- **What is needed**: Please retype the records below exactly, omitting any images.

—————

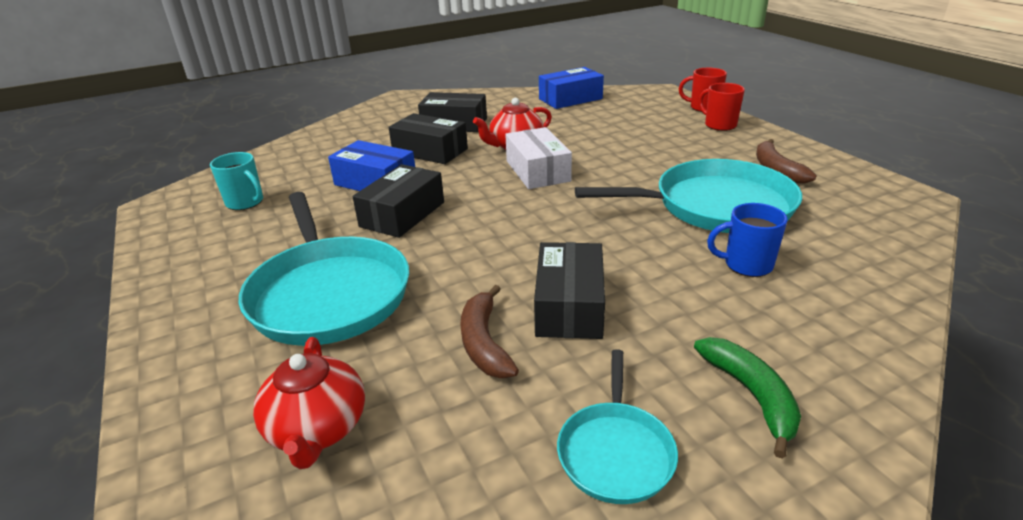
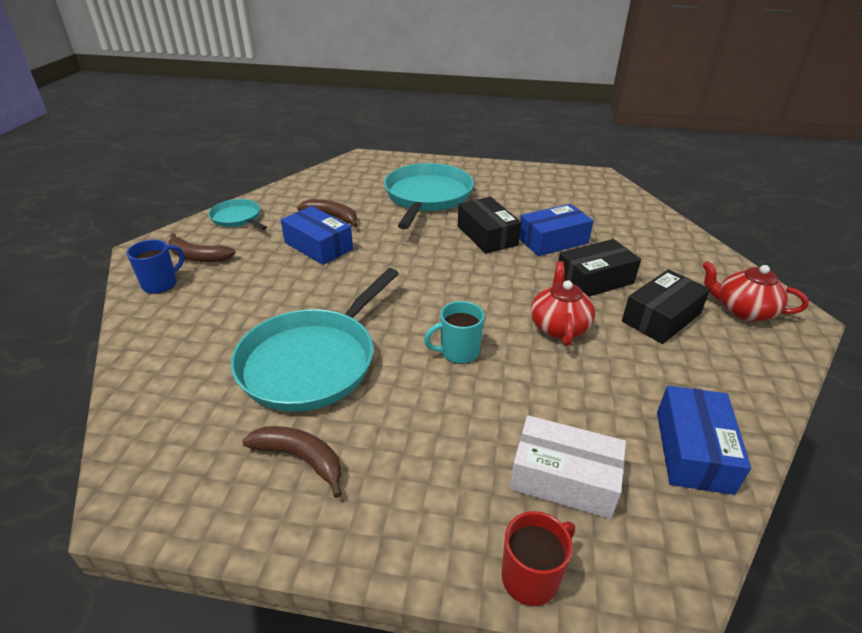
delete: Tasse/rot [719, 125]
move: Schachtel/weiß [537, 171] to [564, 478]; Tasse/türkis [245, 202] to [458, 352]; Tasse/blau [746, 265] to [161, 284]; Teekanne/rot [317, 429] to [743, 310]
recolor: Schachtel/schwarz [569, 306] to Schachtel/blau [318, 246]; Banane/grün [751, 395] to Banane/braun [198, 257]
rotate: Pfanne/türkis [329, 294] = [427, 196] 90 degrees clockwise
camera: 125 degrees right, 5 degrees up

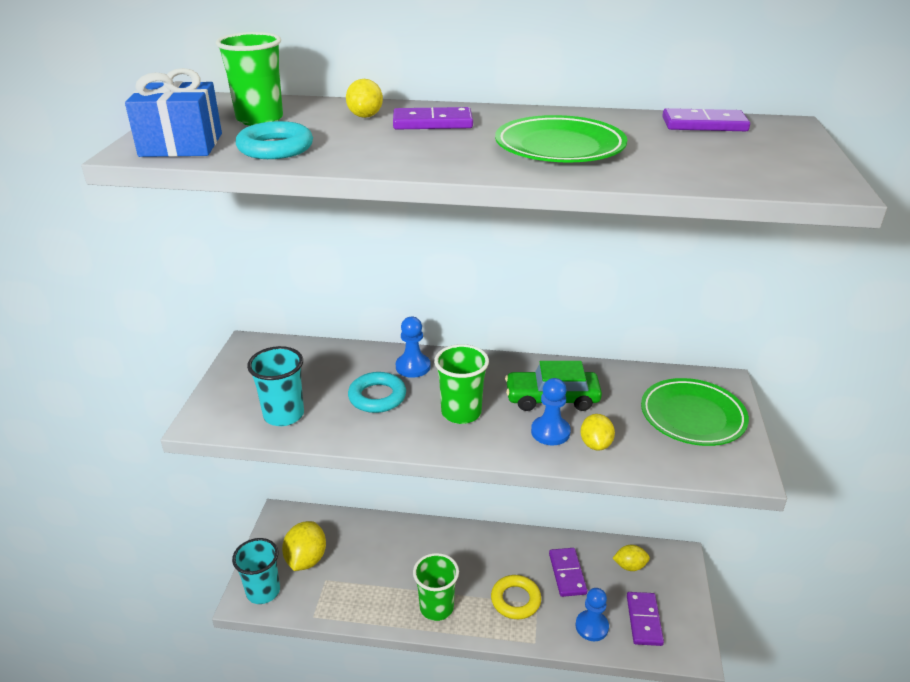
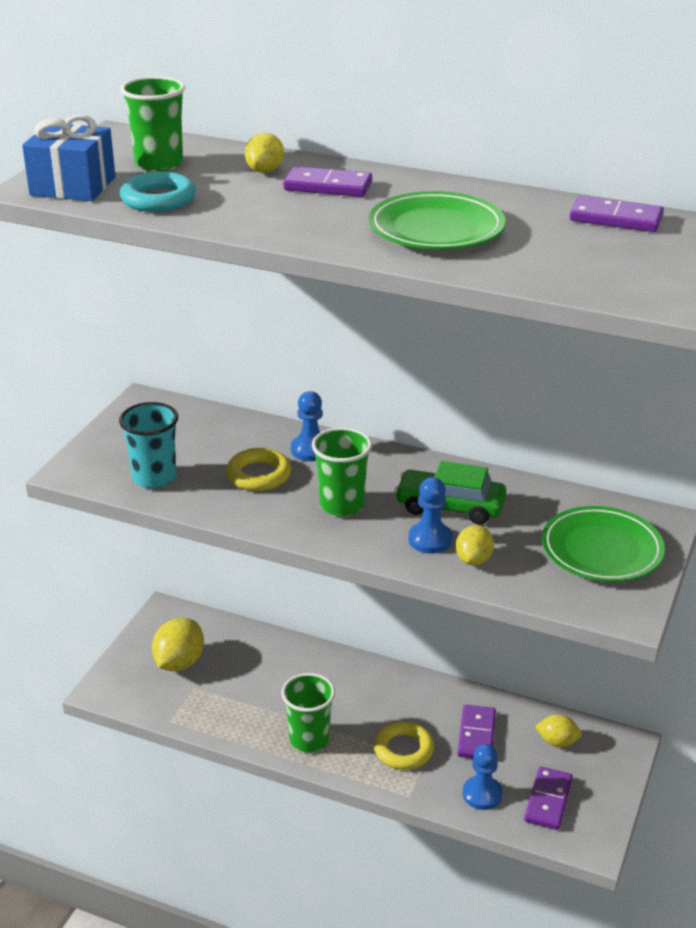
delete: Becher/türkis [263, 591]
recolor: Ring/türkis [377, 397] to Ring/gelb [259, 475]
camera: 15 degrees right, 0 degrees up

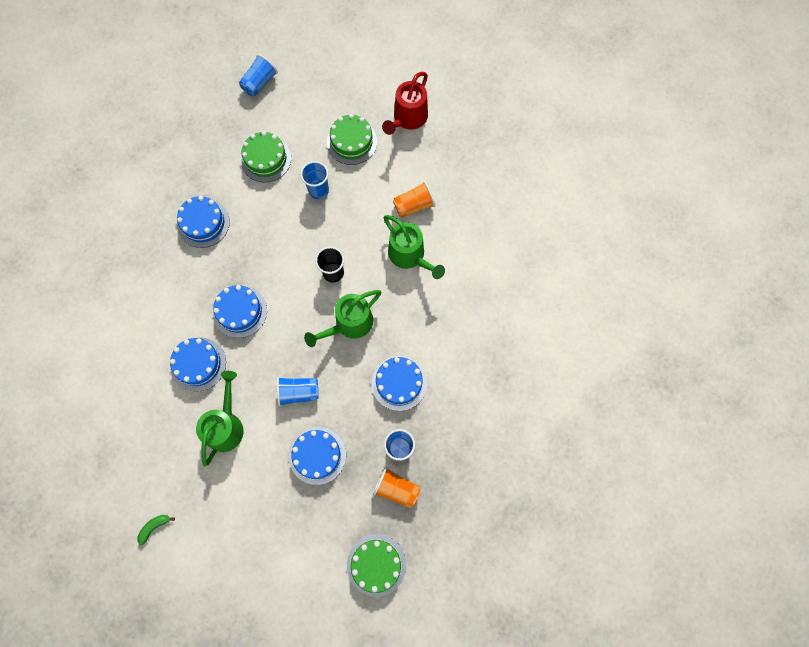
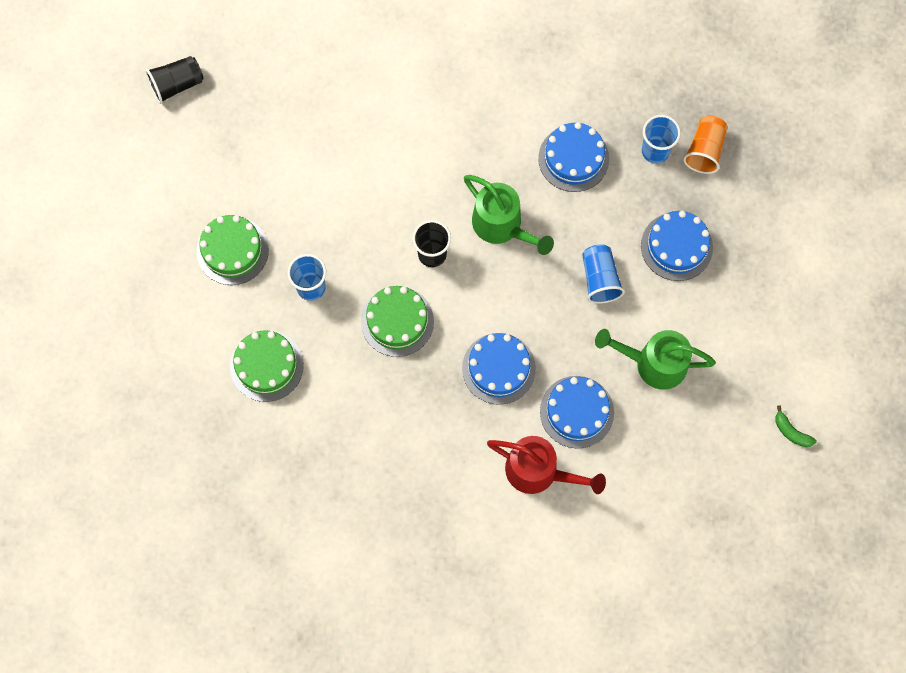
delete: Becher/blau [259, 83]; Becher/orange [414, 205]; Kuchen/blau [203, 223]; Gießkanne/grün [410, 256]
insert: Becher/schwarz [177, 85]
move: Gießkanne/rot [408, 119] to [539, 472]; Kuchen/grün [376, 564] to [397, 321]
camera: 95 degrees left, 0 degrees up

—————

- **Answer section**:
delete: Tasse/rot [719, 125]
move: Schachtel/weiß [537, 171] to [564, 478]; Tasse/türkis [245, 202] to [458, 352]; Tasse/blau [746, 265] to [161, 284]; Teekanne/rot [317, 429] to [743, 310]
recolor: Schachtel/schwarz [569, 306] to Schachtel/blau [318, 246]; Banane/grün [751, 395] to Banane/braun [198, 257]
rotate: Pfanne/türkis [329, 294] = [427, 196] 90 degrees clockwise
camera: 125 degrees right, 5 degrees up

delete: Becher/türkis [263, 591]
recolor: Ring/türkis [377, 397] to Ring/gelb [259, 475]
camera: 15 degrees right, 0 degrees up

delete: Becher/blau [259, 83]; Becher/orange [414, 205]; Kuchen/blau [203, 223]; Gießkanne/grün [410, 256]
insert: Becher/schwarz [177, 85]
move: Gießkanne/rot [408, 119] to [539, 472]; Kuchen/grün [376, 564] to [397, 321]
camera: 95 degrees left, 0 degrees up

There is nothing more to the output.